Task input »
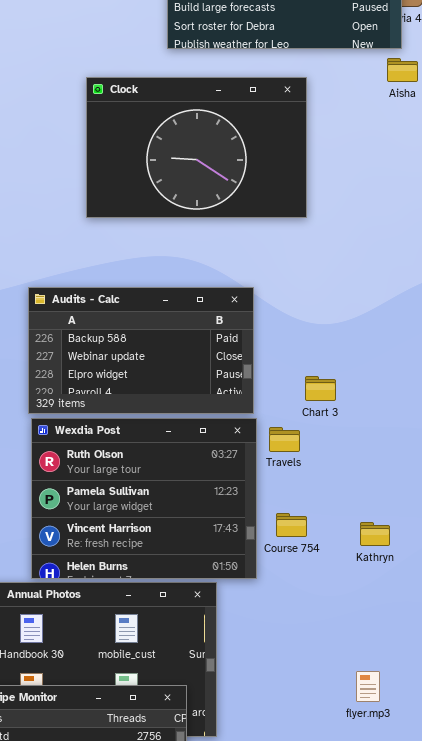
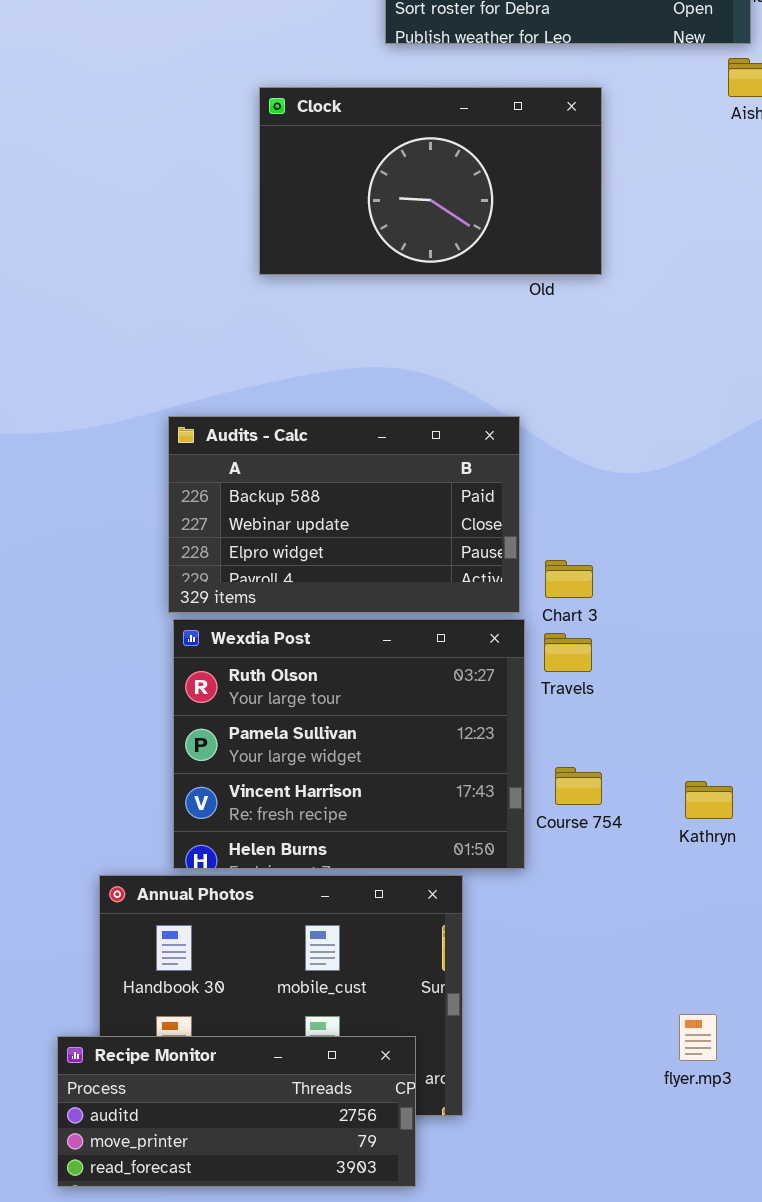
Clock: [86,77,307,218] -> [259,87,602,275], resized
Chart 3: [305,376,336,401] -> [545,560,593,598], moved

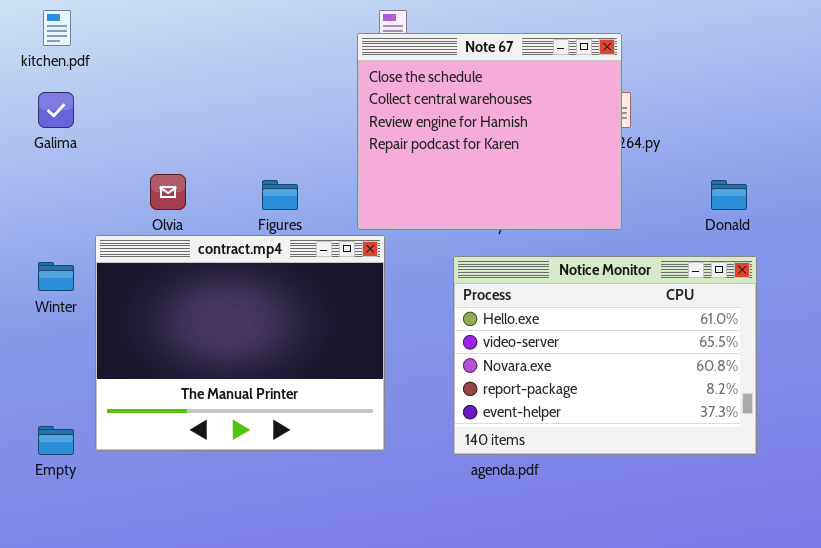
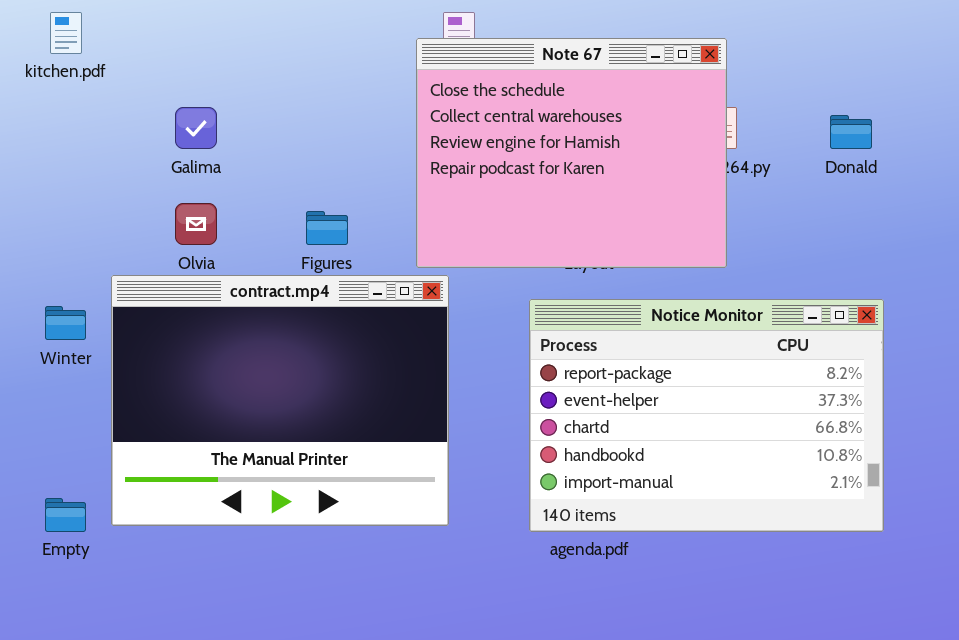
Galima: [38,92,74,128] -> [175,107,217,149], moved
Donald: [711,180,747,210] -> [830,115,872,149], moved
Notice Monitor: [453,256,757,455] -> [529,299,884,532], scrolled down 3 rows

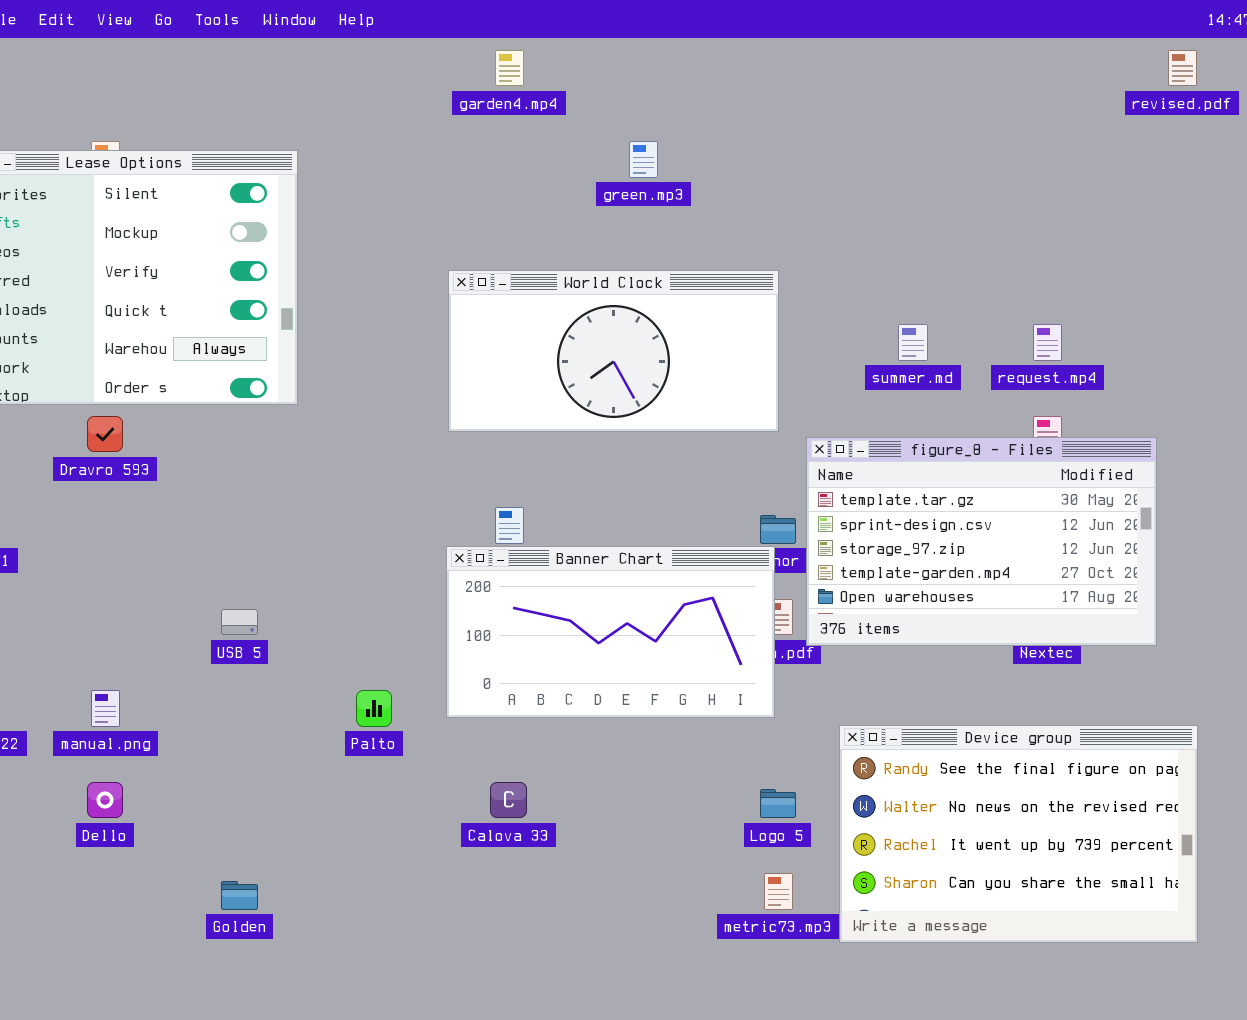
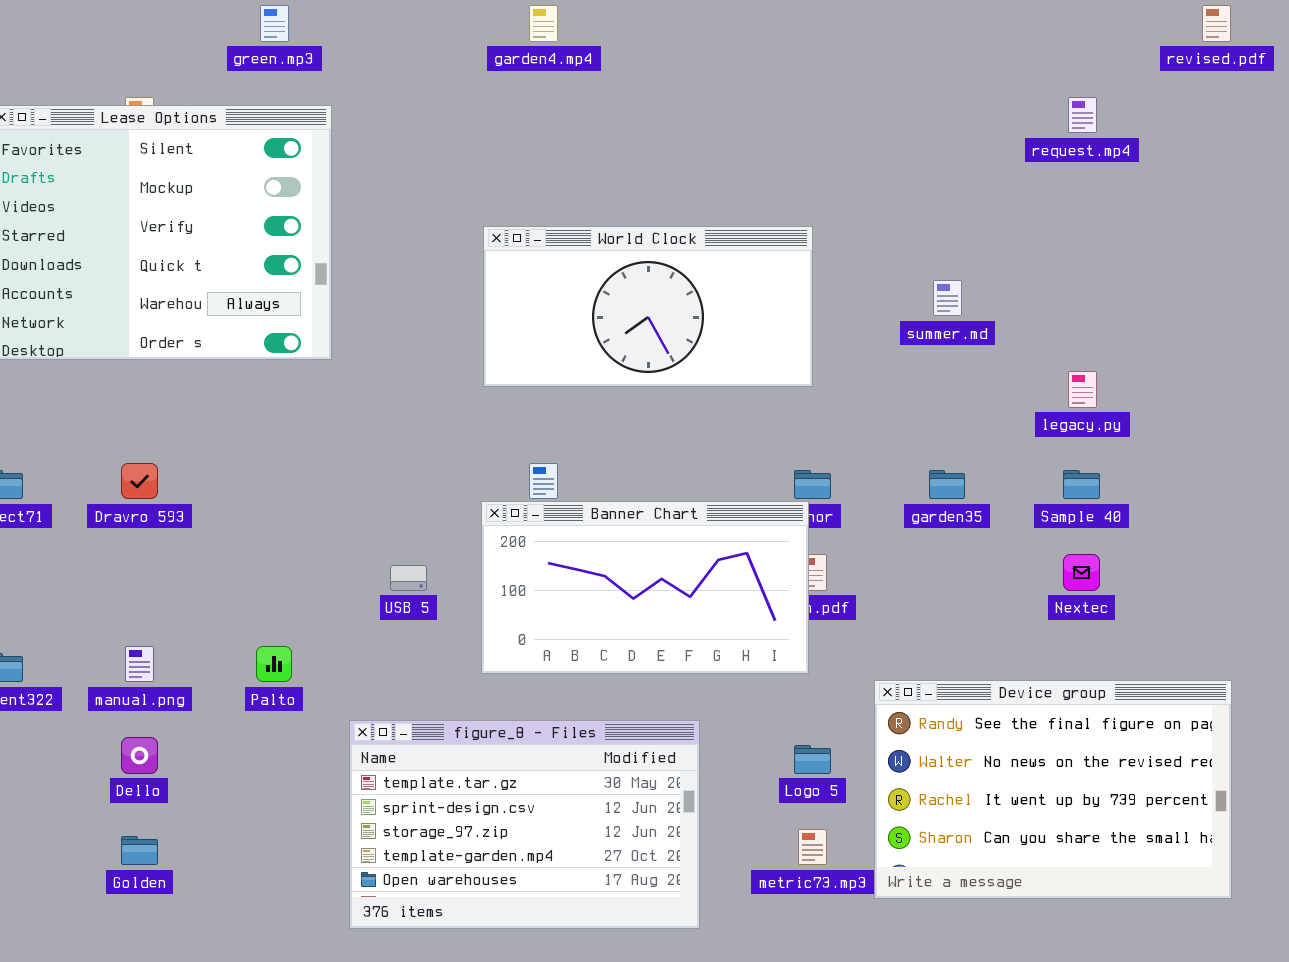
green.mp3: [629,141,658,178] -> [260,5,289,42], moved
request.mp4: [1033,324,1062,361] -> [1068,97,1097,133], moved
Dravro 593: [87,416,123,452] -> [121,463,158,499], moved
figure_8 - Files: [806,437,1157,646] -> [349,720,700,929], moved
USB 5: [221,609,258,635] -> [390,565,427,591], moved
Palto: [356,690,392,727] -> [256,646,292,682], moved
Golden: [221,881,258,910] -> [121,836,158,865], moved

Your objective » Without including any picture, write out the material above exactly.

Answer to this problem »
Clock: [86,77,307,218] -> [259,87,602,275], resized
Chart 3: [305,376,336,401] -> [545,560,593,598], moved

Galima: [38,92,74,128] -> [175,107,217,149], moved
Donald: [711,180,747,210] -> [830,115,872,149], moved
Notice Monitor: [453,256,757,455] -> [529,299,884,532], scrolled down 3 rows

green.mp3: [629,141,658,178] -> [260,5,289,42], moved
request.mp4: [1033,324,1062,361] -> [1068,97,1097,133], moved
Dravro 593: [87,416,123,452] -> [121,463,158,499], moved
figure_8 - Files: [806,437,1157,646] -> [349,720,700,929], moved
USB 5: [221,609,258,635] -> [390,565,427,591], moved
Palto: [356,690,392,727] -> [256,646,292,682], moved
Golden: [221,881,258,910] -> [121,836,158,865], moved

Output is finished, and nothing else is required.